- [WHAT IS BEING ASKED] The answer must be every line from the entries below that includes "RESET".
-------- DATASET RECORDS
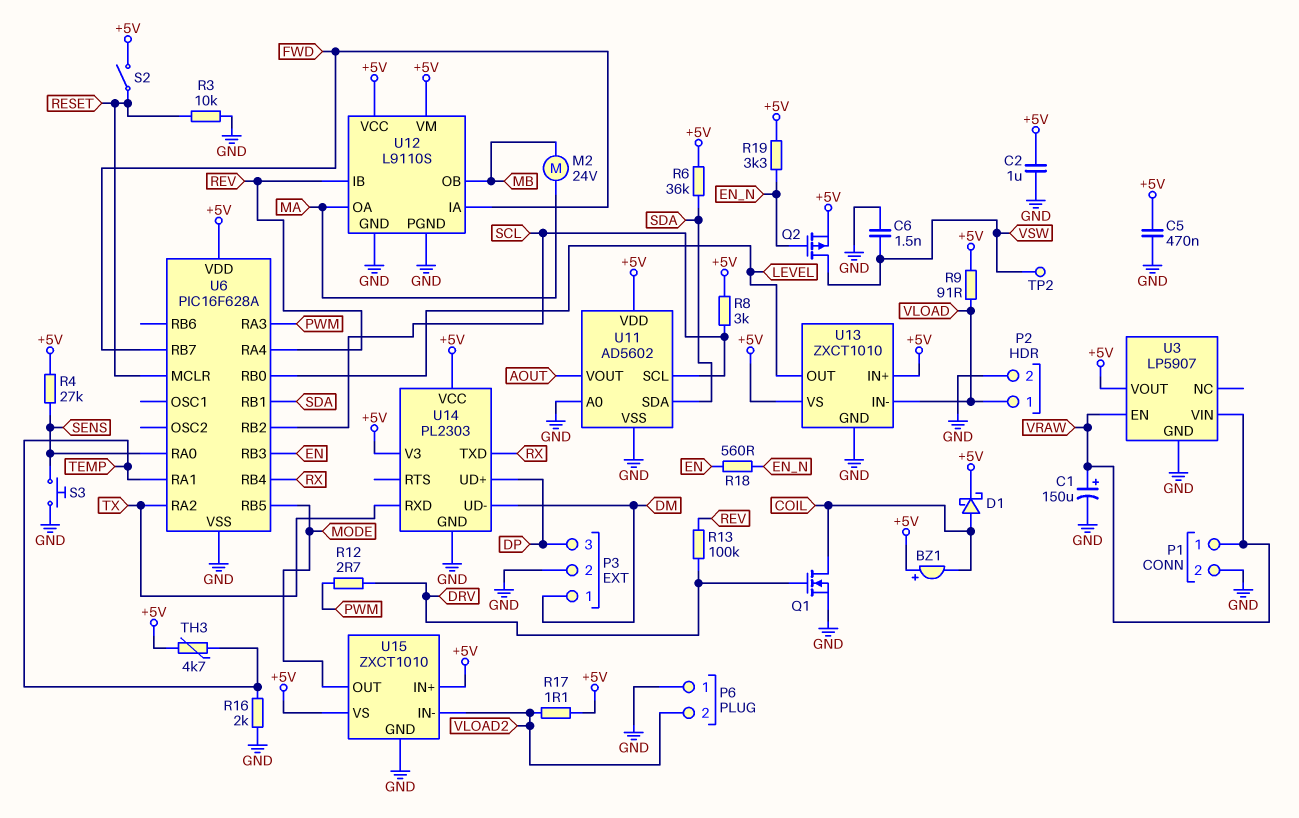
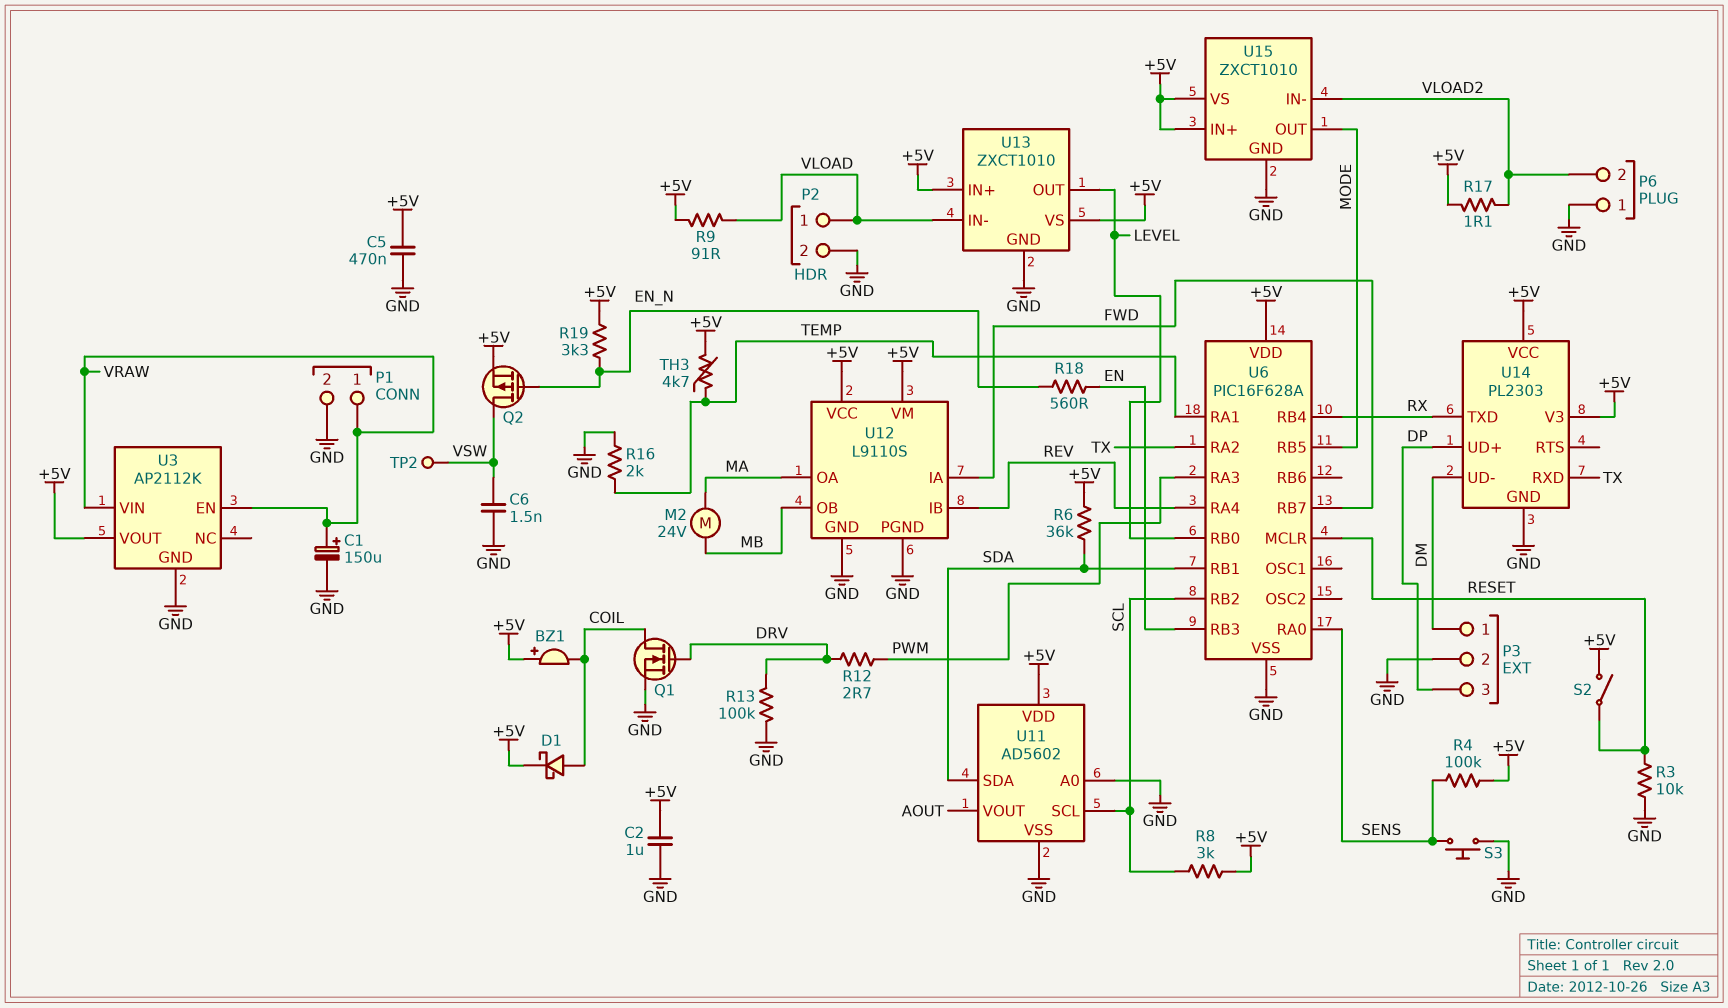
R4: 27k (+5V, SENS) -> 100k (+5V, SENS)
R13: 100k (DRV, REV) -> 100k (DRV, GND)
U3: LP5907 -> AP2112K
----------------
-------- DATASET RECORDS
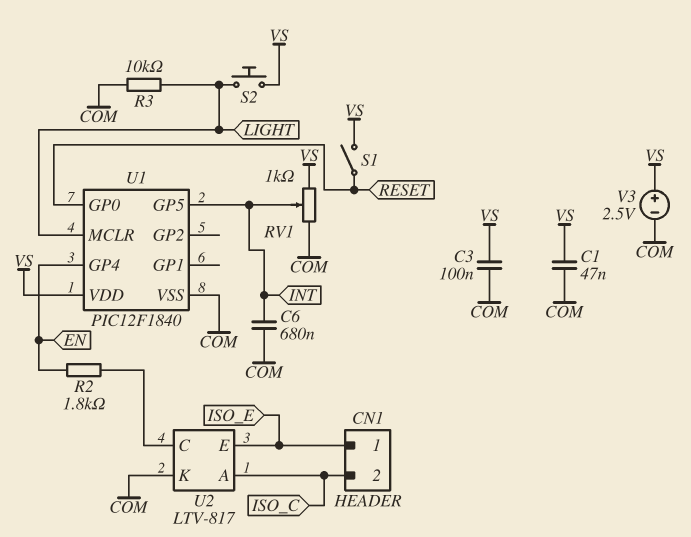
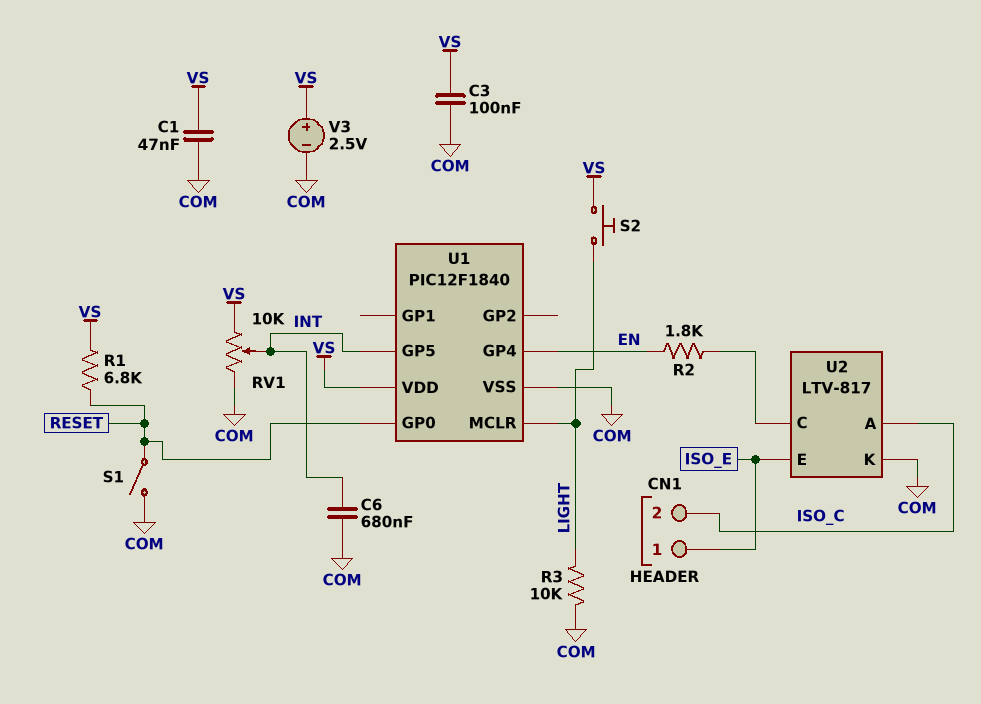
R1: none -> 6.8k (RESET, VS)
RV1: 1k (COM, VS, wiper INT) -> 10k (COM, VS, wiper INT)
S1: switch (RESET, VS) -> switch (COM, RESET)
----------------
-------- DATASET RECORDS
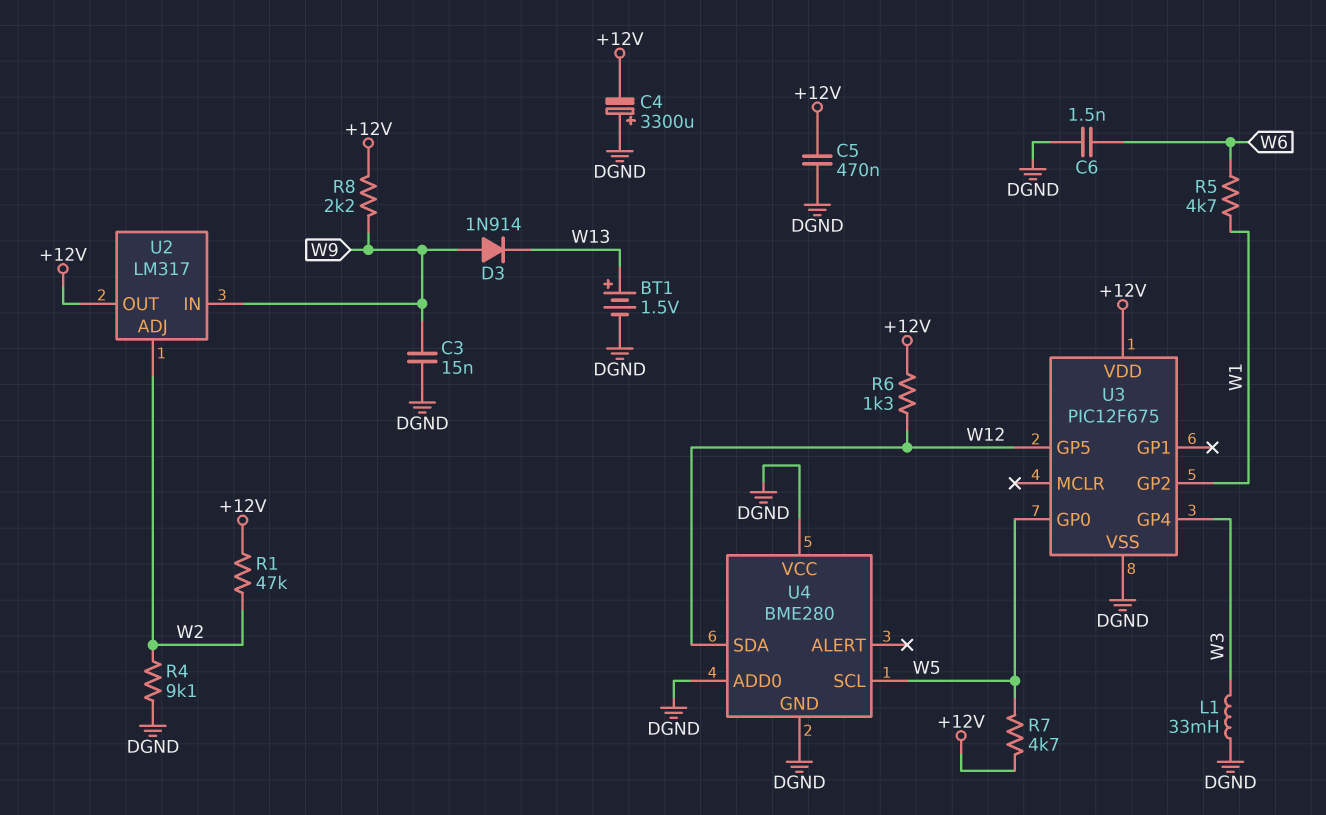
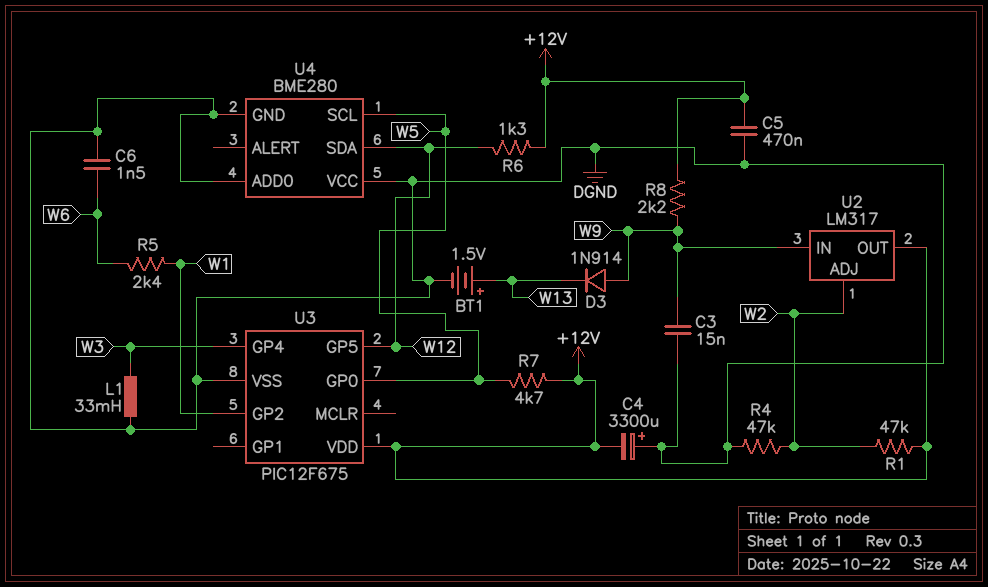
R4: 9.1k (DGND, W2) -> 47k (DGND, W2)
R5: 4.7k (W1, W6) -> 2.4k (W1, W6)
----------------
- [EXERCISE OUTPUT]
R1: none -> 6.8k (RESET, VS)
S1: switch (RESET, VS) -> switch (COM, RESET)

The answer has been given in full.